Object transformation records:
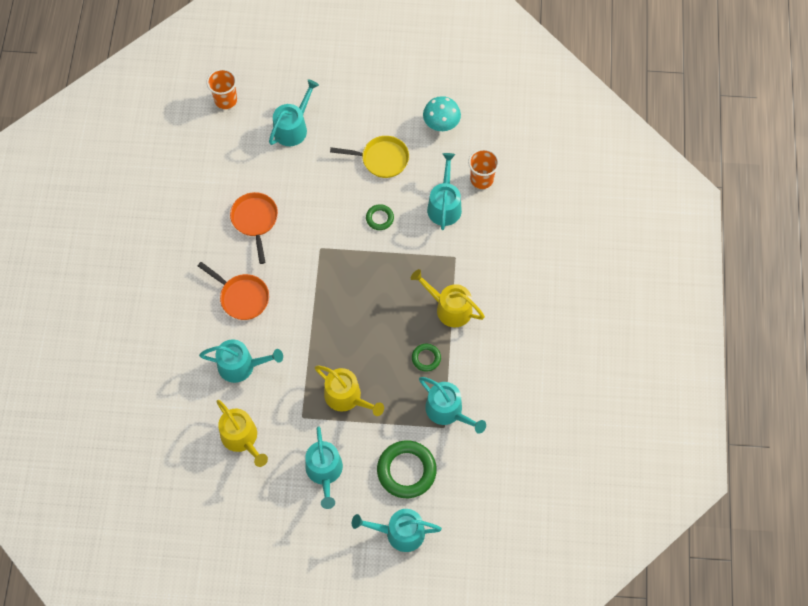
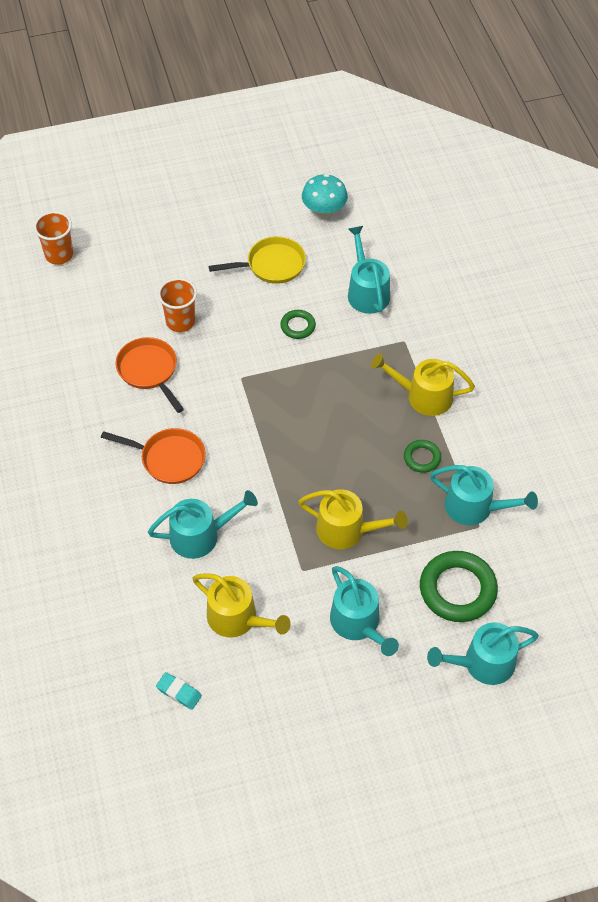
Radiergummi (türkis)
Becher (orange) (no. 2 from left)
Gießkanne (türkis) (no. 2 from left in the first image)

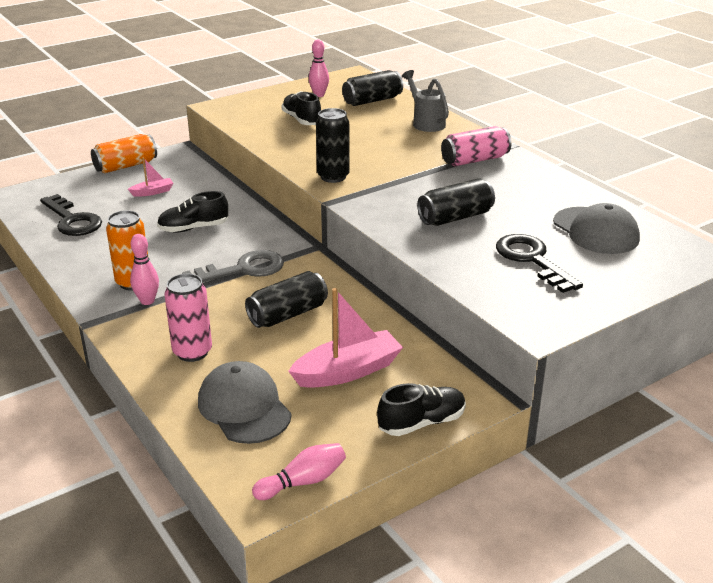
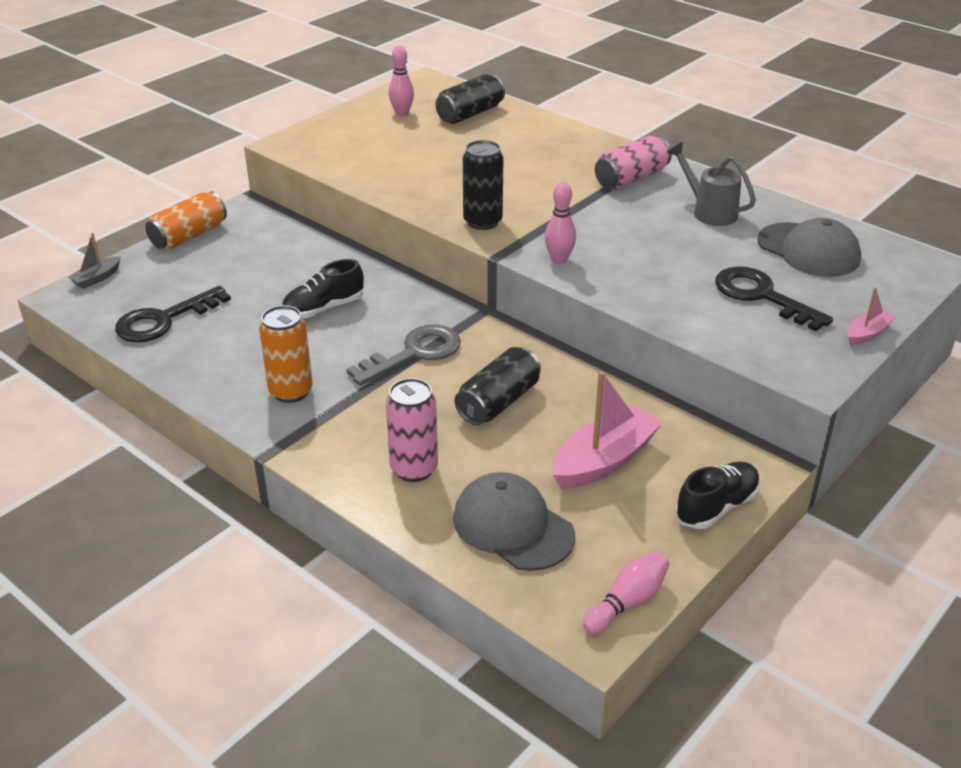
Boot (grau)
Schlüssel (schwarz) (no. 1 from left)
Bowlingkegel (rosa) (no. 2 from left)
Gießkanne (grau)
Boot (rosa) (no. 2 from left)
Schuh (schwarz) (no. 2 from left in the first image)
Dose (schwarz) (no. 4 from left in the first image)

→ **TASK REQUIREMENTS**
The answer must be an exact copy of the records, with no pictures in it.

→ **THE COMPLETED TASK**
Radiergummi (türkis)
Becher (orange) (no. 2 from left)
Gießkanne (türkis) (no. 2 from left in the first image)

Boot (grau)
Schlüssel (schwarz) (no. 1 from left)
Bowlingkegel (rosa) (no. 2 from left)
Gießkanne (grau)
Boot (rosa) (no. 2 from left)
Schuh (schwarz) (no. 2 from left in the first image)
Dose (schwarz) (no. 4 from left in the first image)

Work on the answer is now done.